-- Data to process --
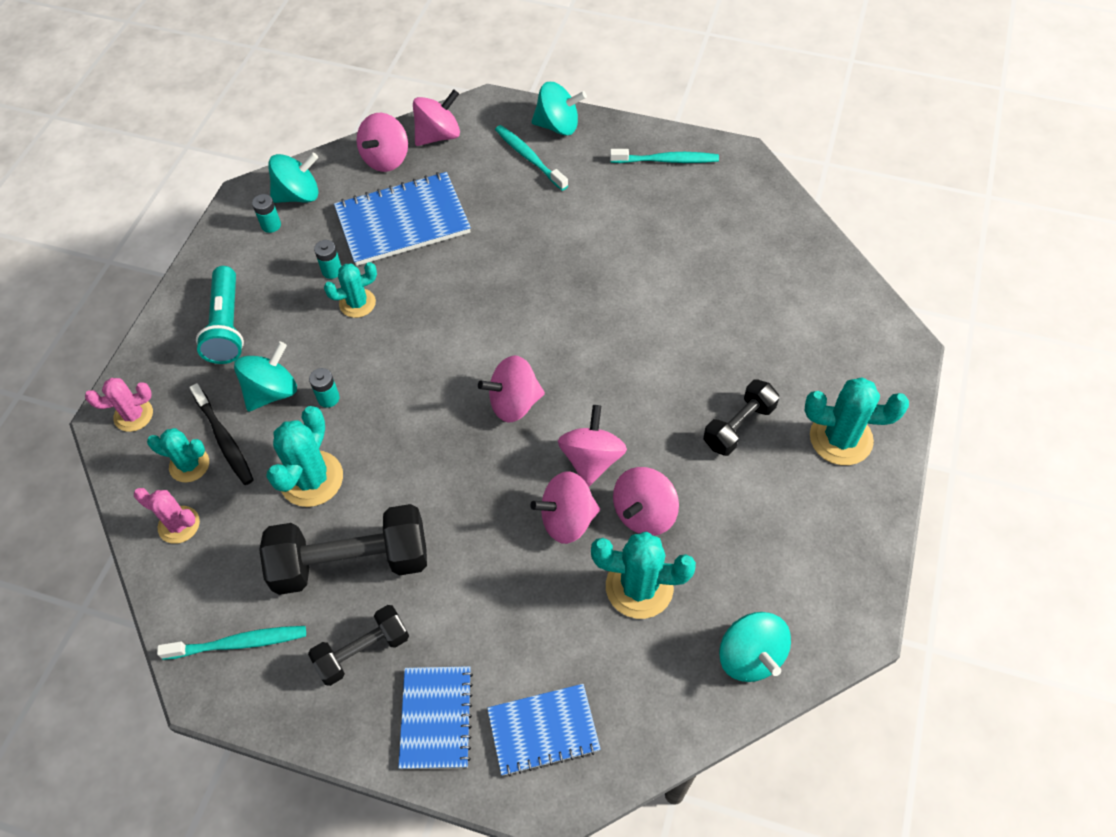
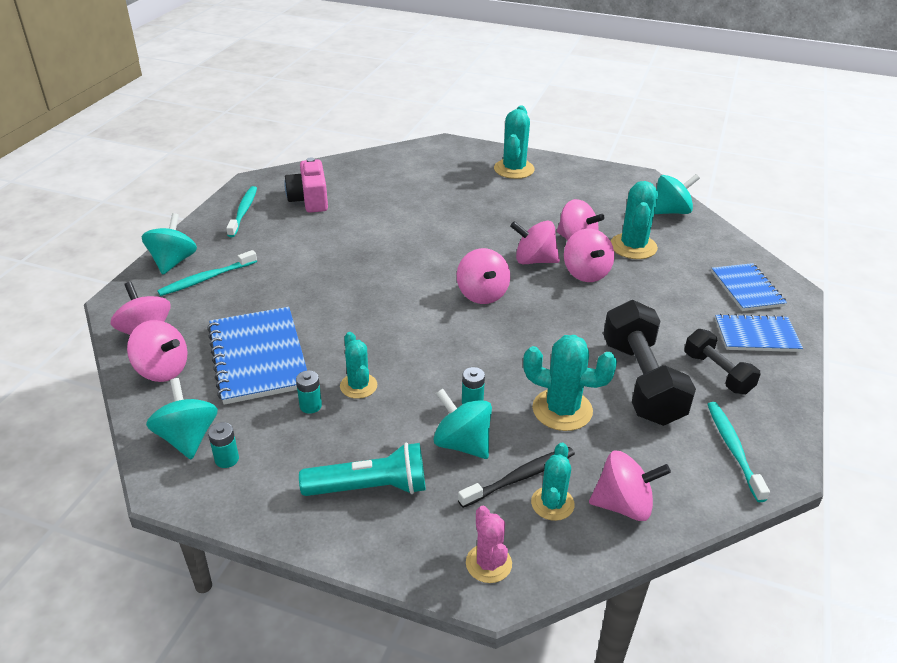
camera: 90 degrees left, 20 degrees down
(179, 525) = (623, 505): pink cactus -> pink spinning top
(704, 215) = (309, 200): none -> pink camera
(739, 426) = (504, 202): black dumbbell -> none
==
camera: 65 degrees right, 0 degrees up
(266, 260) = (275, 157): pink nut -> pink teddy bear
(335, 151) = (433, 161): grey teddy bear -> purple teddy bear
==
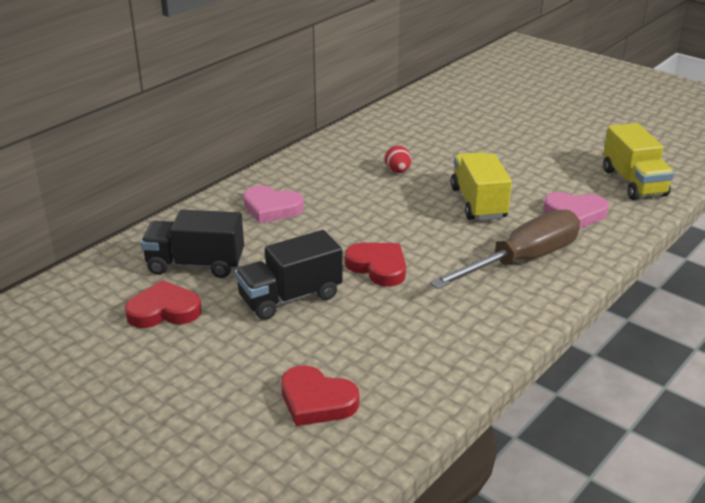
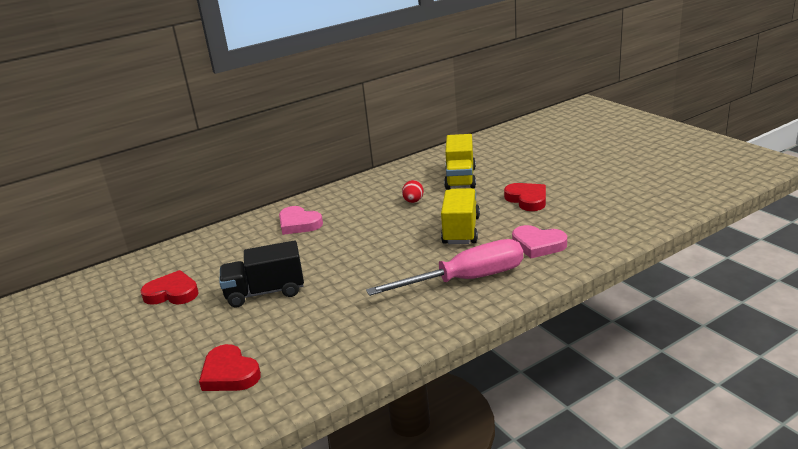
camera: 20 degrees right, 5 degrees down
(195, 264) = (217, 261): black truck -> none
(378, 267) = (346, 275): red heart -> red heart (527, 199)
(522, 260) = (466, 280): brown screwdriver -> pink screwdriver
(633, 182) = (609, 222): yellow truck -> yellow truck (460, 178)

-- Problem requirements --
Using the entries above, give the number of lines that carry the string "pink", without anything else.

-- Your response --
4